[Scene images with change listings]
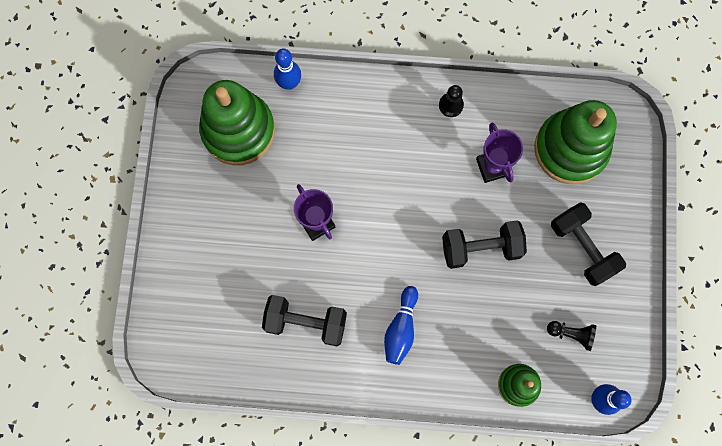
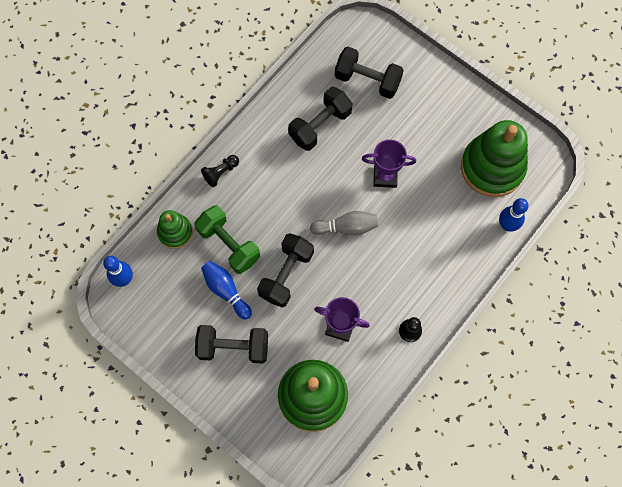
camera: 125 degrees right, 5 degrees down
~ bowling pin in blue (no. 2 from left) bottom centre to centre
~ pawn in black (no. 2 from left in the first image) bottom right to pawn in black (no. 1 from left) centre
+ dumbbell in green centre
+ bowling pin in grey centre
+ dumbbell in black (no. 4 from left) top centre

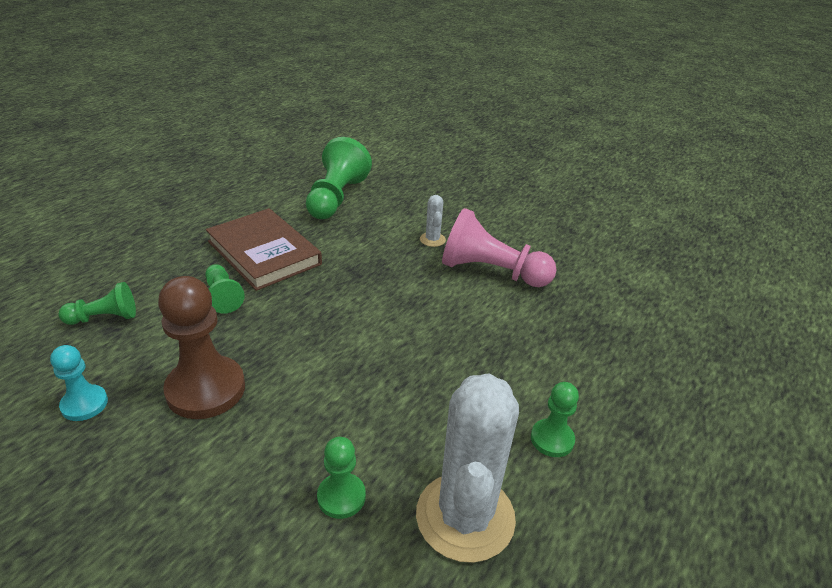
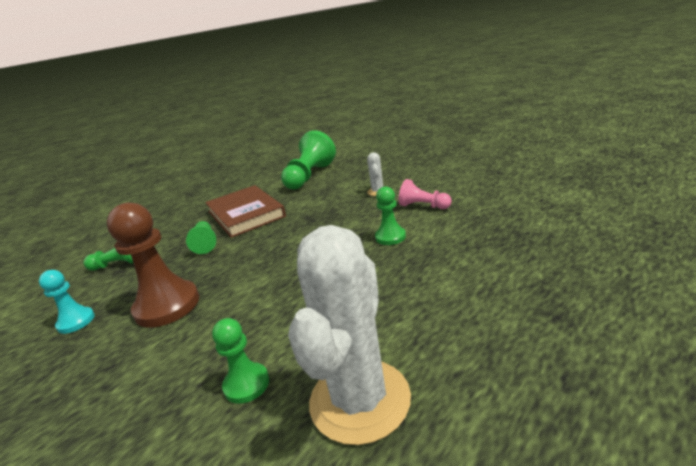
camera: 15 degrees right, 10 degrees down
~ pawn in pink centre = centre x0.54
~ pawn in green (no. 5 from left) bottom right to centre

YOUR TASK — An exact copy of every entry, without pictures, should be your output.

YOUR SOLUTION —
camera: 125 degrees right, 5 degrees down
~ bowling pin in blue (no. 2 from left) bottom centre to centre
~ pawn in black (no. 2 from left in the first image) bottom right to pawn in black (no. 1 from left) centre
+ dumbbell in green centre
+ bowling pin in grey centre
+ dumbbell in black (no. 4 from left) top centre

camera: 15 degrees right, 10 degrees down
~ pawn in pink centre = centre x0.54
~ pawn in green (no. 5 from left) bottom right to centre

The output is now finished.